◆ **EXERCISE INPUTS**
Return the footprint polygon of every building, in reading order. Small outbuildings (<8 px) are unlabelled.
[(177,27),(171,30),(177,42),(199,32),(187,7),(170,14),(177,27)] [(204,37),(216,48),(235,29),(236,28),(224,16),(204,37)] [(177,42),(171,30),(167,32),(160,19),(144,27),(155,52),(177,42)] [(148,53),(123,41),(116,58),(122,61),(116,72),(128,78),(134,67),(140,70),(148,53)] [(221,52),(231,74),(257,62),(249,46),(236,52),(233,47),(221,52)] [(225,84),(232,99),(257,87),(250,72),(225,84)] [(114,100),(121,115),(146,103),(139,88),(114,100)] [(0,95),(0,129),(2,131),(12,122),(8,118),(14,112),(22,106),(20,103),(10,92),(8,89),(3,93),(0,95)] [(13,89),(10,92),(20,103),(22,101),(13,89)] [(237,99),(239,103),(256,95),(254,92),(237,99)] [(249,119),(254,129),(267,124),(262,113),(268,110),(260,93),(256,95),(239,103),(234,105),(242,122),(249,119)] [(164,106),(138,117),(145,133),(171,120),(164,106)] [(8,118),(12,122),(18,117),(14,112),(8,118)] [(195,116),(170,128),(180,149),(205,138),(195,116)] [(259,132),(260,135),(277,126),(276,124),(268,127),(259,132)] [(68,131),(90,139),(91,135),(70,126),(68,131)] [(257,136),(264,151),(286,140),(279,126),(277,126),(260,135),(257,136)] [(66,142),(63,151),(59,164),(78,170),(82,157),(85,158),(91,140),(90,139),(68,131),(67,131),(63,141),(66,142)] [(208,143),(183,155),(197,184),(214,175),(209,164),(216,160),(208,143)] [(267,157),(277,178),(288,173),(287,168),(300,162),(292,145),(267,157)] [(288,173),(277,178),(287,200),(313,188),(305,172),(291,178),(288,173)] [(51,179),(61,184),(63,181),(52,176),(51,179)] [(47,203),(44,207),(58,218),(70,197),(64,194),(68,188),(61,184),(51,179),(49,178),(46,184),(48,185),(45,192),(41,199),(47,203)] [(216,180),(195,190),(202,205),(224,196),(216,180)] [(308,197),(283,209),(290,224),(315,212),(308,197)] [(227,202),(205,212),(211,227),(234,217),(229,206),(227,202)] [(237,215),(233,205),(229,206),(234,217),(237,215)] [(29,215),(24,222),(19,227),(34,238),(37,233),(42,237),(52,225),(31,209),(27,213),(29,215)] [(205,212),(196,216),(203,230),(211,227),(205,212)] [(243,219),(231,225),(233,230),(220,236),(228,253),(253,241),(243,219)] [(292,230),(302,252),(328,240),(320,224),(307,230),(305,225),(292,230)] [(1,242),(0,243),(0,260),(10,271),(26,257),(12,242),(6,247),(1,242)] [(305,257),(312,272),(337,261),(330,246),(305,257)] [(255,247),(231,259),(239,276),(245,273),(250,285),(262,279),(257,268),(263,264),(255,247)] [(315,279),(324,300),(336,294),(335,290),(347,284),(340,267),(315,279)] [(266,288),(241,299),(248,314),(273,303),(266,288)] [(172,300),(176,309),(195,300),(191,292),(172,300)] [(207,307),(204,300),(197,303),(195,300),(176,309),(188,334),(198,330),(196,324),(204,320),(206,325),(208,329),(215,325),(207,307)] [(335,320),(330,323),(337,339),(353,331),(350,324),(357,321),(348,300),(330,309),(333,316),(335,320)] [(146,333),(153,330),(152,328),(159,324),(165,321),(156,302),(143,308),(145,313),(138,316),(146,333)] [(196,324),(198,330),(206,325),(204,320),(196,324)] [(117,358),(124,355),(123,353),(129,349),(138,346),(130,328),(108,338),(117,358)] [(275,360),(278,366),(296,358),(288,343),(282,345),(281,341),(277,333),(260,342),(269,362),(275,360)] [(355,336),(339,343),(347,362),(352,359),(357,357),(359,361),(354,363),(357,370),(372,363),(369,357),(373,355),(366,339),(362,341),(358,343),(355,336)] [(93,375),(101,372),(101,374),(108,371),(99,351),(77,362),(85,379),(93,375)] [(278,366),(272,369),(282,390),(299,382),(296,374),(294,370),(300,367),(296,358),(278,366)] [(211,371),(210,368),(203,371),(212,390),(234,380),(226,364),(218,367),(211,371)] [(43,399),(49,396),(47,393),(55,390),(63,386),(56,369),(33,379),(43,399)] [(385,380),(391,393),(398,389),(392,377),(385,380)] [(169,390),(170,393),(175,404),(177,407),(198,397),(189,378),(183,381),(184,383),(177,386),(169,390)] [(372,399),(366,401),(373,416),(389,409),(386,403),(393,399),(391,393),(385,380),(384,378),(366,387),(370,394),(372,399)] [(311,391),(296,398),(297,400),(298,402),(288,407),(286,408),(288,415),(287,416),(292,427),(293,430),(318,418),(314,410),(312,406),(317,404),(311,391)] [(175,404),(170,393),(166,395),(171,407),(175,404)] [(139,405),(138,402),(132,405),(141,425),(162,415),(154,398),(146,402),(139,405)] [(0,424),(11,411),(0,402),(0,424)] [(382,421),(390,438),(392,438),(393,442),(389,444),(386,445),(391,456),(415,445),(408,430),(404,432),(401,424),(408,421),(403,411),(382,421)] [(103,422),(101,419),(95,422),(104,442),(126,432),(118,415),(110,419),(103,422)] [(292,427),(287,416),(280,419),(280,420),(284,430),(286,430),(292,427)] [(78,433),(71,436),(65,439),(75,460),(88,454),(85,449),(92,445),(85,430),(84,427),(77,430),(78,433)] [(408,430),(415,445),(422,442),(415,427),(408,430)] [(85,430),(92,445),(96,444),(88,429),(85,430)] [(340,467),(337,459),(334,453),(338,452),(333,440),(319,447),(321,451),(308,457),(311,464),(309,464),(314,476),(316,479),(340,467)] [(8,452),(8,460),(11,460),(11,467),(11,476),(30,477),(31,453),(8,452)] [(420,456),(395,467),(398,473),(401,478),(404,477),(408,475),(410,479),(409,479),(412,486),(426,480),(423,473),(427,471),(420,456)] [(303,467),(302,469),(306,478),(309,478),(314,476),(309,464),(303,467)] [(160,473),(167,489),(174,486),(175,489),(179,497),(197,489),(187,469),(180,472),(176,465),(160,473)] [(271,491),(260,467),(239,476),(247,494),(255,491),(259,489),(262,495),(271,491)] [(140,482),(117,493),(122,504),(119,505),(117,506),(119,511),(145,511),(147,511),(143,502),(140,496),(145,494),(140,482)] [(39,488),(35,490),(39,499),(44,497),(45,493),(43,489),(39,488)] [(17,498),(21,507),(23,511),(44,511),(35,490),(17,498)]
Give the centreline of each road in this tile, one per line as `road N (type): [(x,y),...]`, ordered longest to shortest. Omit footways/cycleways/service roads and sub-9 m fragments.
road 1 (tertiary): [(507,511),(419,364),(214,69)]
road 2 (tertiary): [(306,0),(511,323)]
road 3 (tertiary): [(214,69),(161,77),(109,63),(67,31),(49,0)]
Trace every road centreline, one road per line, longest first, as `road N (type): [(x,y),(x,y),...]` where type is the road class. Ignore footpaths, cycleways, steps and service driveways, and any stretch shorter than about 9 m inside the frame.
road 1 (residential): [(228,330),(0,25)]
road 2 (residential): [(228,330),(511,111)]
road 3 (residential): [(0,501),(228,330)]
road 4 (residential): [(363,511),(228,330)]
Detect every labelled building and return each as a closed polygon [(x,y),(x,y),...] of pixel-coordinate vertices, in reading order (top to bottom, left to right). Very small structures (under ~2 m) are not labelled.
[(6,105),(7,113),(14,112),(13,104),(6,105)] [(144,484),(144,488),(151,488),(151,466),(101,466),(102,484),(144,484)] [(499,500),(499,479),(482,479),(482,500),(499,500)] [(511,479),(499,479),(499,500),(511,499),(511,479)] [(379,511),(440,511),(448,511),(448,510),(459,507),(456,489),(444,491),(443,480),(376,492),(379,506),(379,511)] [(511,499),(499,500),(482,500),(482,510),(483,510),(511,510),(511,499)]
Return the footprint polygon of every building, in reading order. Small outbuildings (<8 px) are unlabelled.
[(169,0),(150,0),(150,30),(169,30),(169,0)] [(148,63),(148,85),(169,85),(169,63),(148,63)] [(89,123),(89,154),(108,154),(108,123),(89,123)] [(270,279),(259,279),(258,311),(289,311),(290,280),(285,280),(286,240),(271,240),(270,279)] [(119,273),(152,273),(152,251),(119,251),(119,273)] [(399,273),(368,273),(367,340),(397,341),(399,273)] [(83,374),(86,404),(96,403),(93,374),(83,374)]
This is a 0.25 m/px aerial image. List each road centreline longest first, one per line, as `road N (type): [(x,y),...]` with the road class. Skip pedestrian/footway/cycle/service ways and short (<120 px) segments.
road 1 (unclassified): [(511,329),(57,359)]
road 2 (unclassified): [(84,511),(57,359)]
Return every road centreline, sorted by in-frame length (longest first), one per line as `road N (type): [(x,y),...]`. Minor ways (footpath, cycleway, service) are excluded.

◆ **STATED PROBLEM**
Reproduce verbatim every row from the one containing "Give the centreline" through the one containing "road 4 (residential): [(363,511),(228,330)]", including both of those rows.

◆ **TASK OUTPUT**
Give the centreline of each road in this tile, one per line as `road N (type): [(x,y),...]`, ordered longest to shortest. Omit footways/cycleways/service roads and sub-9 m fragments.
road 1 (tertiary): [(507,511),(419,364),(214,69)]
road 2 (tertiary): [(306,0),(511,323)]
road 3 (tertiary): [(214,69),(161,77),(109,63),(67,31),(49,0)]
Trace every road centreline, one road per line, longest first, as `road N (type): [(x,y),(x,y),...]` where type is the road class. Ignore footpaths, cycleways, steps and service driveways, and any stretch shorter than about 9 m inside the frame.
road 1 (residential): [(228,330),(0,25)]
road 2 (residential): [(228,330),(511,111)]
road 3 (residential): [(0,501),(228,330)]
road 4 (residential): [(363,511),(228,330)]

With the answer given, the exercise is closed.